**EXERCISE DATA:**

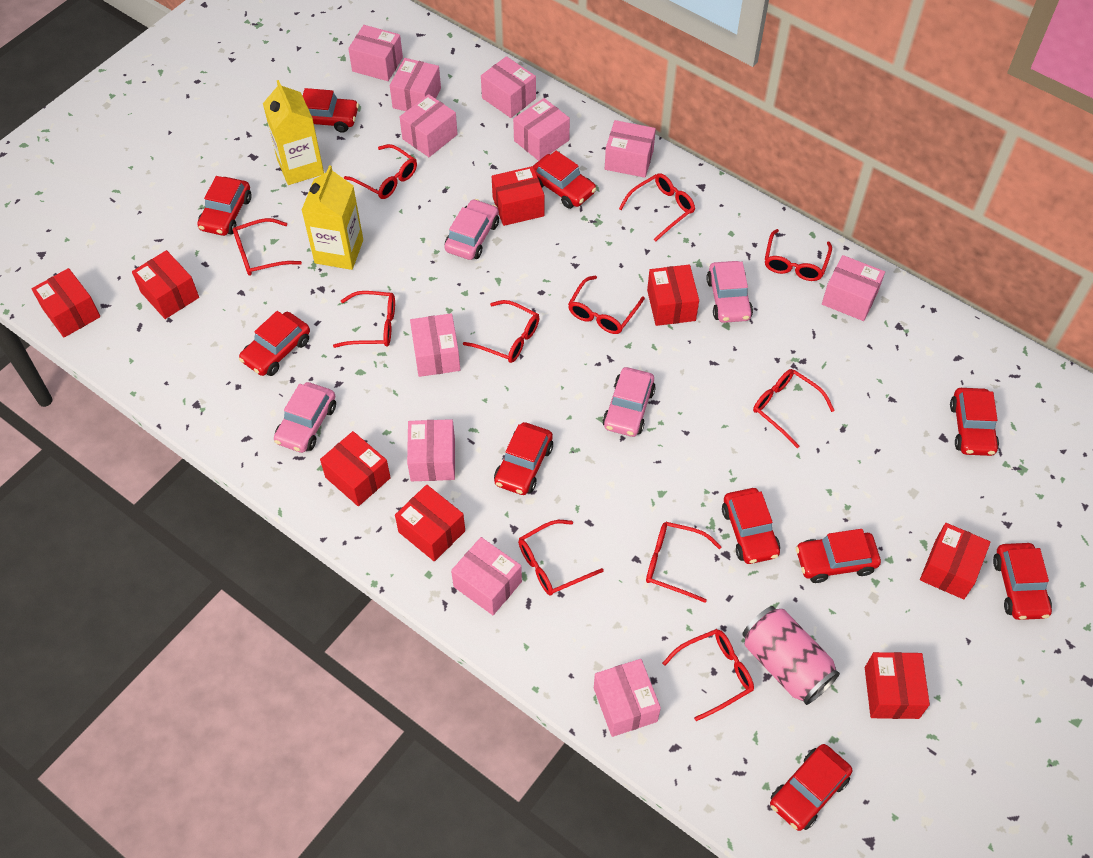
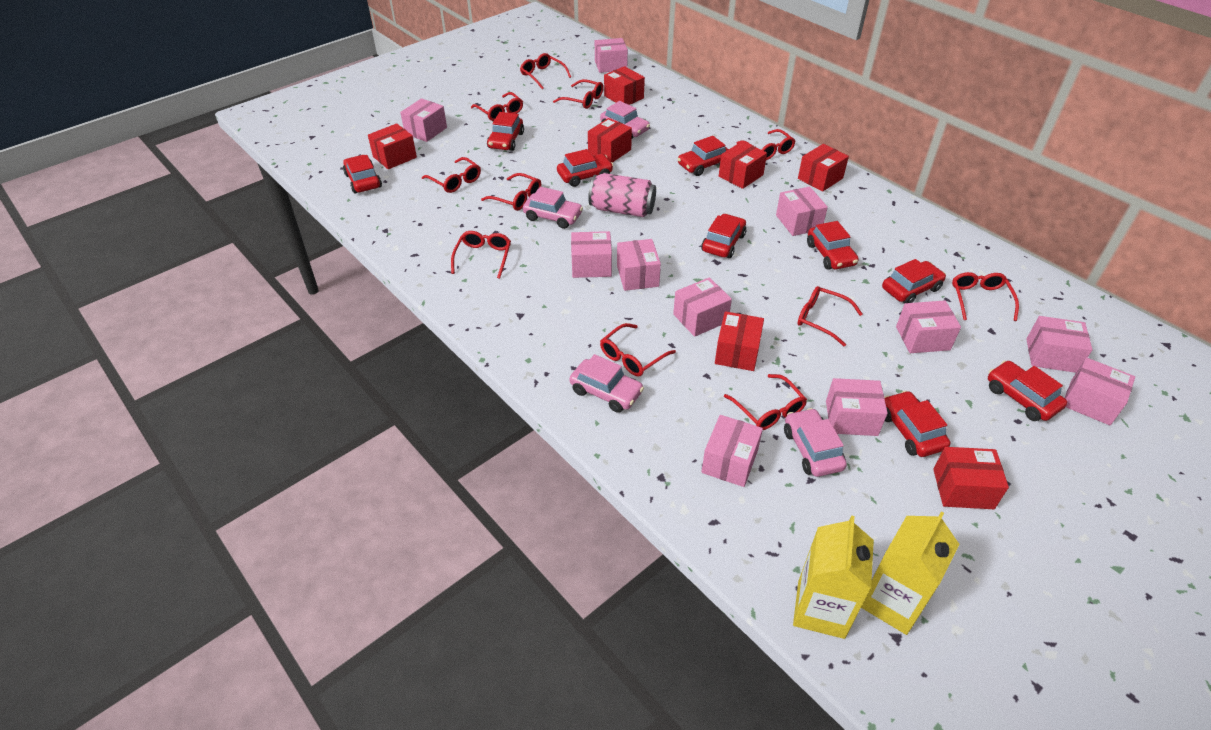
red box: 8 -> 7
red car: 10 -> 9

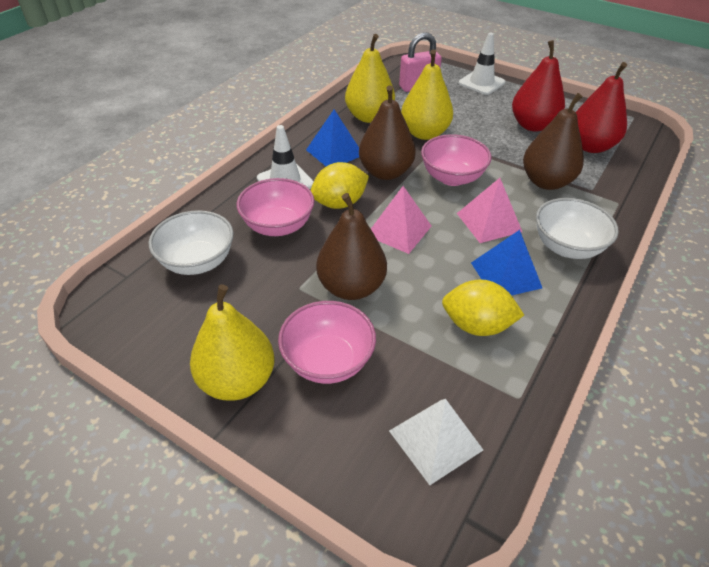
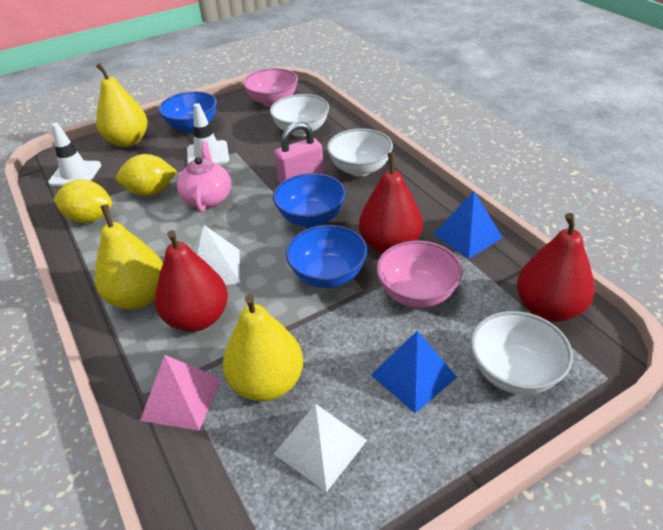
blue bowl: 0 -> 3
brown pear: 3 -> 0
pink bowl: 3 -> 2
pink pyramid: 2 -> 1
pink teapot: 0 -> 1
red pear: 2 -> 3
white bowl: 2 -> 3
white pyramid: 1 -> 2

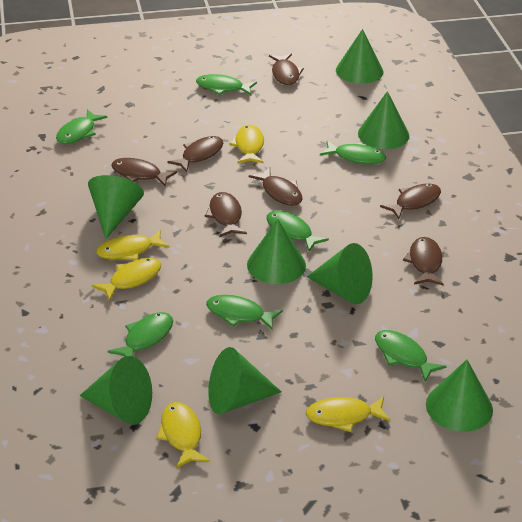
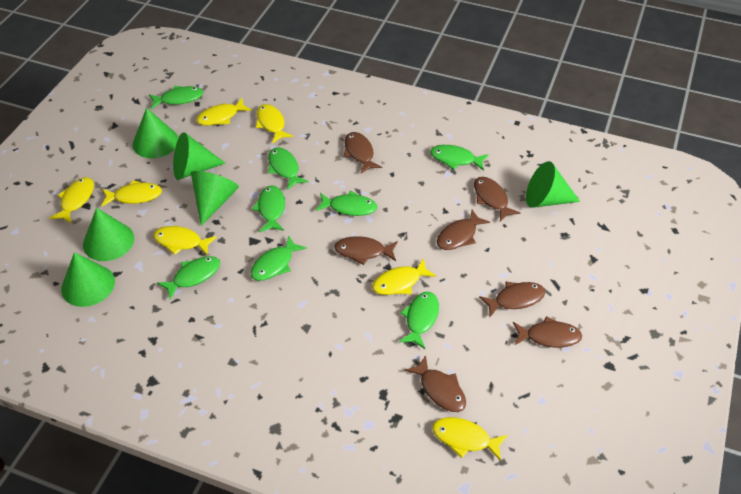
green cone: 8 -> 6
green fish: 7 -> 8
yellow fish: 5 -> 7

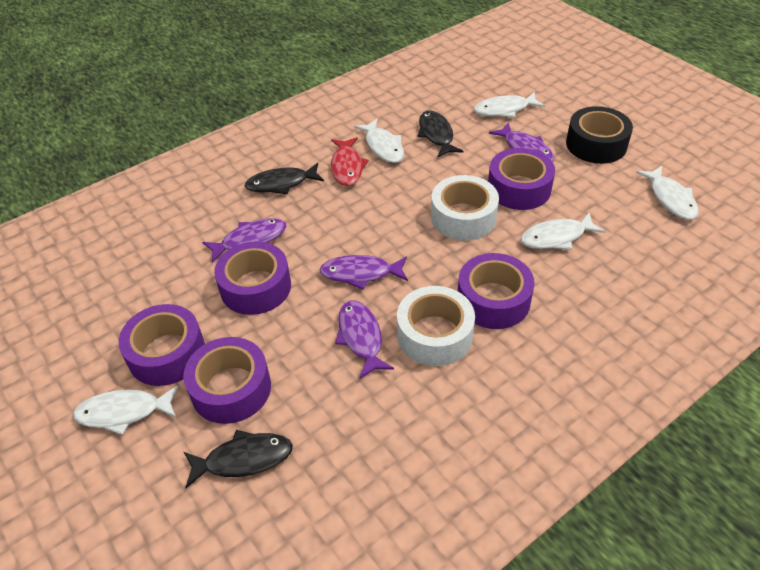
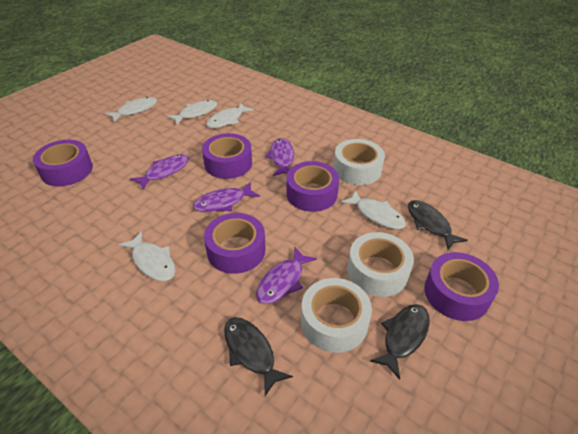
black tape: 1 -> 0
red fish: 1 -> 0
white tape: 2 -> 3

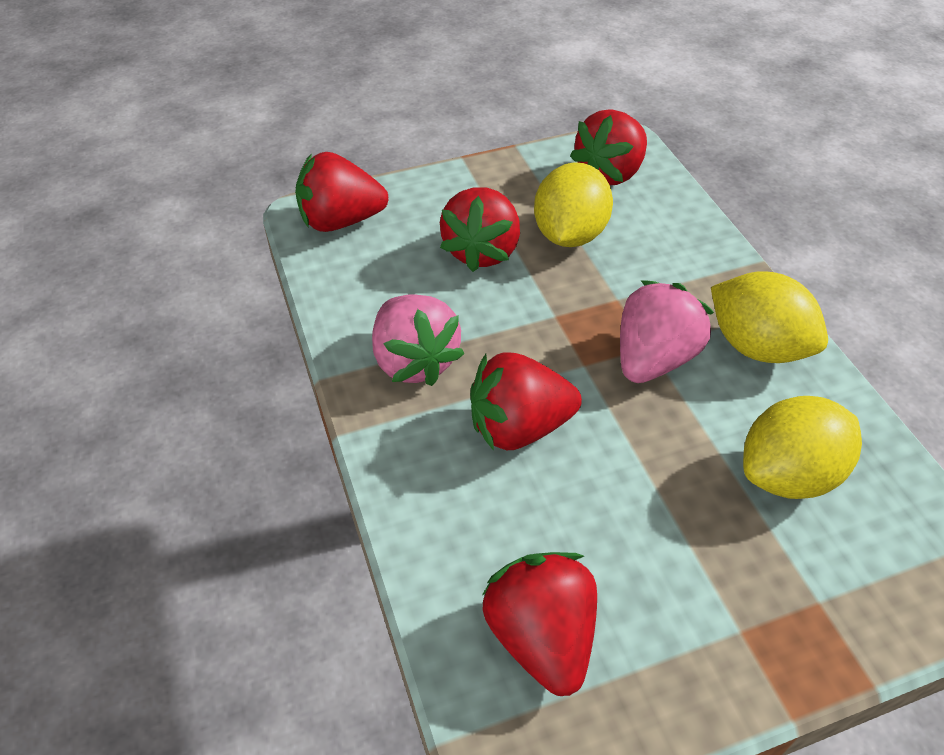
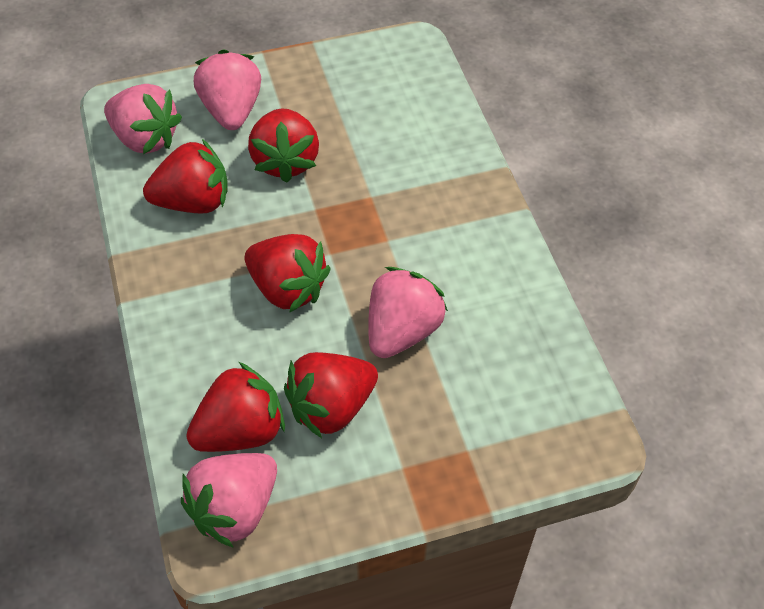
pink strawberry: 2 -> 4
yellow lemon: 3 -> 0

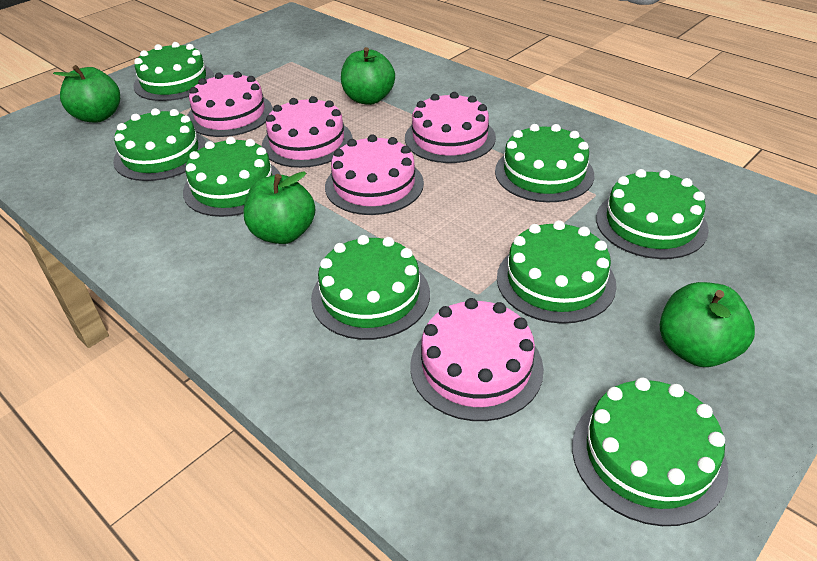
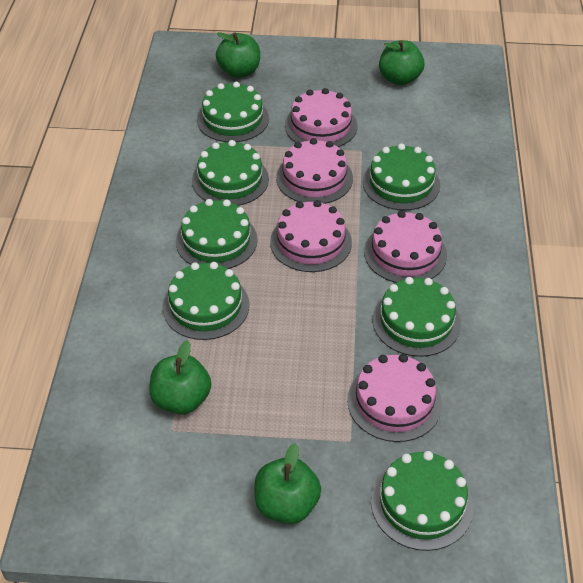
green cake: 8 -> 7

**YOUR INSTRUCTIONS:** Repeat the material above precisely as it appears, omitting the images it contains.

**FINISHED TASK:**
red box: 8 -> 7
red car: 10 -> 9

blue bowl: 0 -> 3
brown pear: 3 -> 0
pink bowl: 3 -> 2
pink pyramid: 2 -> 1
pink teapot: 0 -> 1
red pear: 2 -> 3
white bowl: 2 -> 3
white pyramid: 1 -> 2

green cone: 8 -> 6
green fish: 7 -> 8
yellow fish: 5 -> 7

black tape: 1 -> 0
red fish: 1 -> 0
white tape: 2 -> 3

pink strawberry: 2 -> 4
yellow lemon: 3 -> 0

green cake: 8 -> 7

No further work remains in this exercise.